EXERCISE:
Every line below that includes the word "bouton" needs to be copied.
[RECORDS Boundary: Start]
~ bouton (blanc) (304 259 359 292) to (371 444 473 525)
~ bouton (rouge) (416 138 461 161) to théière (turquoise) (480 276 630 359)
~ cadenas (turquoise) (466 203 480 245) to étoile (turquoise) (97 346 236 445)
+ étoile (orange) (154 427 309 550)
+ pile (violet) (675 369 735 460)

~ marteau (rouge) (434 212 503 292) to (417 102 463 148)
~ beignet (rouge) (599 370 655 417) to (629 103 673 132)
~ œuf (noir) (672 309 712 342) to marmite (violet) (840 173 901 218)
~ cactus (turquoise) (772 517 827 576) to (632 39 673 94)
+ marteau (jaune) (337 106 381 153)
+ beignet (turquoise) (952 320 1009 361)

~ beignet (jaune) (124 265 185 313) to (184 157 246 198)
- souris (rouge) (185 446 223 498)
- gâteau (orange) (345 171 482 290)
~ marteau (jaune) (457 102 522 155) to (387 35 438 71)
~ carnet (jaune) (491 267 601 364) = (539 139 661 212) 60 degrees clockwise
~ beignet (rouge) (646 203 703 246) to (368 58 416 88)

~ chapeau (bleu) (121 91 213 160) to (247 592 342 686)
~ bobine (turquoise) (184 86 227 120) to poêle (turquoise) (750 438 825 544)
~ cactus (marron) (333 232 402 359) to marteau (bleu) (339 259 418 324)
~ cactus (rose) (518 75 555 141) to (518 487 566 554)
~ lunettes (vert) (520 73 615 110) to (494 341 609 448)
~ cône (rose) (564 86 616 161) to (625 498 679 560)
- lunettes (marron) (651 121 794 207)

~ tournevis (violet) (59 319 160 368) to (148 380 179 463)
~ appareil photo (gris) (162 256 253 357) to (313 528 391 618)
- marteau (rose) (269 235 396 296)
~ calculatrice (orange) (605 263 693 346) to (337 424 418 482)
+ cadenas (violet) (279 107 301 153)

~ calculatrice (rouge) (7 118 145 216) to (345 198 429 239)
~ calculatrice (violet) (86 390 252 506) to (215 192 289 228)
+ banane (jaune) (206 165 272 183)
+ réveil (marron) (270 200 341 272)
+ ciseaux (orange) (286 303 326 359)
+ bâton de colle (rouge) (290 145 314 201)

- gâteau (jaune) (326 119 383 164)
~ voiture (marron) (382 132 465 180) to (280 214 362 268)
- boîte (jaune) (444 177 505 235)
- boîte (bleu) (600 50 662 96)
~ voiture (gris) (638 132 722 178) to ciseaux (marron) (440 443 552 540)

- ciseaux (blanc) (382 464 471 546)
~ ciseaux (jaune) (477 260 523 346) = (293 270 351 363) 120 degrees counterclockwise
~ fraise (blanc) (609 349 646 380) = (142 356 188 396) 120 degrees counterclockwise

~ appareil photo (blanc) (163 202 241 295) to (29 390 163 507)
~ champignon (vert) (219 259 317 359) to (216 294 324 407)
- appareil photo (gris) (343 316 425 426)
[RECORDS Boundary: End]
EXERCISE ANSWER:
~ bouton (blanc) (304 259 359 292) to (371 444 473 525)
~ bouton (rouge) (416 138 461 161) to théière (turquoise) (480 276 630 359)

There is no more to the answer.